● Description of the task
Return only the final portion of the entries: the line with "U2: XOR 74LS86" and every line after it, each one exact.

● Stored data
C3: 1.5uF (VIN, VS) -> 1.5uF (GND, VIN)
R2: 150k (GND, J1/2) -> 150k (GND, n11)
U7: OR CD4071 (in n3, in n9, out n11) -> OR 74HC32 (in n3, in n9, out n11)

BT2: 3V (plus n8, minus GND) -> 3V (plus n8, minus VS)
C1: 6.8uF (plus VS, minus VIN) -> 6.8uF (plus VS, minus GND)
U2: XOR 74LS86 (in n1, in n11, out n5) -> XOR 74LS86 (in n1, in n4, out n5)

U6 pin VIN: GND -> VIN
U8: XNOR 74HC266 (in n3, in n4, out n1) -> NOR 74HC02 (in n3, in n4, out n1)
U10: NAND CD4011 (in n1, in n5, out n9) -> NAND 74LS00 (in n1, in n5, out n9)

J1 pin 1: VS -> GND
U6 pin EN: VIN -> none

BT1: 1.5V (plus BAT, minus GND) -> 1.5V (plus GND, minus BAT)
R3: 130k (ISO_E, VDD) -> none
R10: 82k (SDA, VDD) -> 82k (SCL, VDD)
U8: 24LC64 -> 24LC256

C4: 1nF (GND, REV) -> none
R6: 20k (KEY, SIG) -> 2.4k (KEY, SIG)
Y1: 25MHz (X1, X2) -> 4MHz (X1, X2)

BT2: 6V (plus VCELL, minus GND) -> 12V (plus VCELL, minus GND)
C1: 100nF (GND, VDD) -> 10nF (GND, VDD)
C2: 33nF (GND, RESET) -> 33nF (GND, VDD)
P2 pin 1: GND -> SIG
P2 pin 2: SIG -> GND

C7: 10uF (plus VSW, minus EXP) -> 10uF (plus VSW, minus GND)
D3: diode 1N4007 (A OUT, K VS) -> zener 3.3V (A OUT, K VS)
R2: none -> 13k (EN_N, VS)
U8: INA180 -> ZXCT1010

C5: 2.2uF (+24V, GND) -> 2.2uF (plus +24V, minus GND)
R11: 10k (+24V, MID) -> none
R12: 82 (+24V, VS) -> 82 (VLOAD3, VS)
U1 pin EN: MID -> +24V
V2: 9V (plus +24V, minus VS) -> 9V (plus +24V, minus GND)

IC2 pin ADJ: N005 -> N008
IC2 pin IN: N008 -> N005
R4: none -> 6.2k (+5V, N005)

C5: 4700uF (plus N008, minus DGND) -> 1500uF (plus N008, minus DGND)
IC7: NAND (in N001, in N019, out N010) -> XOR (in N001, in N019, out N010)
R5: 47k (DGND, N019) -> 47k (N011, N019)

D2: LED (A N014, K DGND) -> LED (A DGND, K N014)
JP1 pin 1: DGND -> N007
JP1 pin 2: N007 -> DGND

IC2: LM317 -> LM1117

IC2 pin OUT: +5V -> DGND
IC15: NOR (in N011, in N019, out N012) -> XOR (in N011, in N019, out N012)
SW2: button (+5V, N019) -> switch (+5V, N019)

● Task output
U2: XOR 74LS86 (in n1, in n11, out n5) -> XOR 74LS86 (in n1, in n4, out n5)

U6 pin VIN: GND -> VIN
U8: XNOR 74HC266 (in n3, in n4, out n1) -> NOR 74HC02 (in n3, in n4, out n1)
U10: NAND CD4011 (in n1, in n5, out n9) -> NAND 74LS00 (in n1, in n5, out n9)

J1 pin 1: VS -> GND
U6 pin EN: VIN -> none

BT1: 1.5V (plus BAT, minus GND) -> 1.5V (plus GND, minus BAT)
R3: 130k (ISO_E, VDD) -> none
R10: 82k (SDA, VDD) -> 82k (SCL, VDD)
U8: 24LC64 -> 24LC256

C4: 1nF (GND, REV) -> none
R6: 20k (KEY, SIG) -> 2.4k (KEY, SIG)
Y1: 25MHz (X1, X2) -> 4MHz (X1, X2)

BT2: 6V (plus VCELL, minus GND) -> 12V (plus VCELL, minus GND)
C1: 100nF (GND, VDD) -> 10nF (GND, VDD)
C2: 33nF (GND, RESET) -> 33nF (GND, VDD)
P2 pin 1: GND -> SIG
P2 pin 2: SIG -> GND

C7: 10uF (plus VSW, minus EXP) -> 10uF (plus VSW, minus GND)
D3: diode 1N4007 (A OUT, K VS) -> zener 3.3V (A OUT, K VS)
R2: none -> 13k (EN_N, VS)
U8: INA180 -> ZXCT1010

C5: 2.2uF (+24V, GND) -> 2.2uF (plus +24V, minus GND)
R11: 10k (+24V, MID) -> none
R12: 82 (+24V, VS) -> 82 (VLOAD3, VS)
U1 pin EN: MID -> +24V
V2: 9V (plus +24V, minus VS) -> 9V (plus +24V, minus GND)

IC2 pin ADJ: N005 -> N008
IC2 pin IN: N008 -> N005
R4: none -> 6.2k (+5V, N005)

C5: 4700uF (plus N008, minus DGND) -> 1500uF (plus N008, minus DGND)
IC7: NAND (in N001, in N019, out N010) -> XOR (in N001, in N019, out N010)
R5: 47k (DGND, N019) -> 47k (N011, N019)

D2: LED (A N014, K DGND) -> LED (A DGND, K N014)
JP1 pin 1: DGND -> N007
JP1 pin 2: N007 -> DGND

IC2: LM317 -> LM1117

IC2 pin OUT: +5V -> DGND
IC15: NOR (in N011, in N019, out N012) -> XOR (in N011, in N019, out N012)
SW2: button (+5V, N019) -> switch (+5V, N019)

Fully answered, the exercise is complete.